Written instruction —
Copy the following data word for word, omitting the pictures.

[Spatial reasoning question data]

# # # # # # #

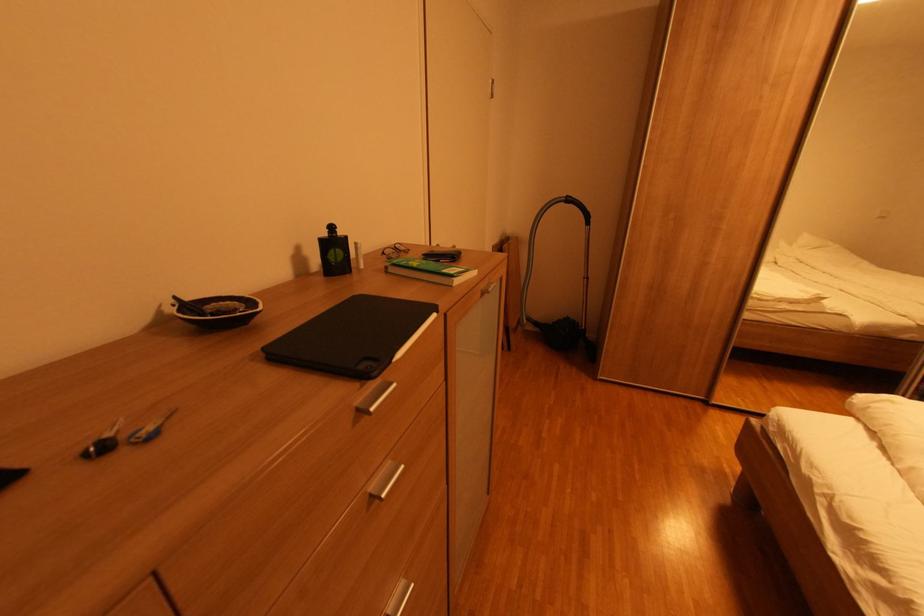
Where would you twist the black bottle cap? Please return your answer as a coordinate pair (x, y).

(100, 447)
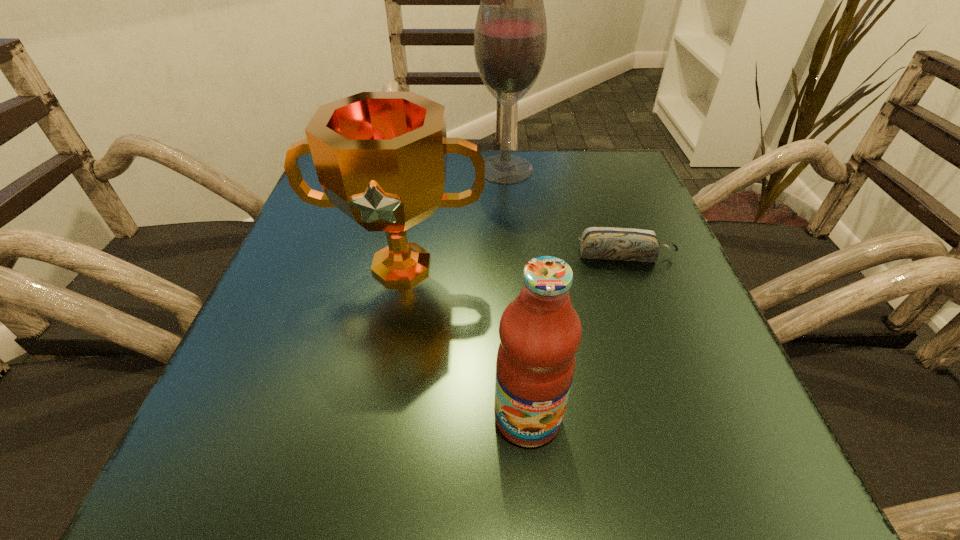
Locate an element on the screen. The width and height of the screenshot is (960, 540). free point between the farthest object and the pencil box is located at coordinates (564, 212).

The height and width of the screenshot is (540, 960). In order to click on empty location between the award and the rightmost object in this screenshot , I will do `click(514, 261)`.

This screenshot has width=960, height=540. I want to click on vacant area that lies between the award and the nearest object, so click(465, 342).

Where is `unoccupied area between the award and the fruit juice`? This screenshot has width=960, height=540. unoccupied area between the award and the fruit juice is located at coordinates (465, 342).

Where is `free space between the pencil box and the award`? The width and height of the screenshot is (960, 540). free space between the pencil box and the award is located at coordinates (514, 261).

# # # # # # #

Response for this exercise —
Where would you twist the black bottle cap? Please return your answer as a coordinate pair (x, y).

(100, 447)
Locate an element on the screen. The width and height of the screenshot is (960, 540). free point between the farthest object and the pencil box is located at coordinates (564, 212).

The height and width of the screenshot is (540, 960). In order to click on empty location between the award and the rightmost object in this screenshot , I will do `click(514, 261)`.

This screenshot has width=960, height=540. I want to click on vacant area that lies between the award and the nearest object, so click(465, 342).

Where is `unoccupied area between the award and the fruit juice`? This screenshot has width=960, height=540. unoccupied area between the award and the fruit juice is located at coordinates (465, 342).

Where is `free space between the pencil box and the award`? The width and height of the screenshot is (960, 540). free space between the pencil box and the award is located at coordinates (514, 261).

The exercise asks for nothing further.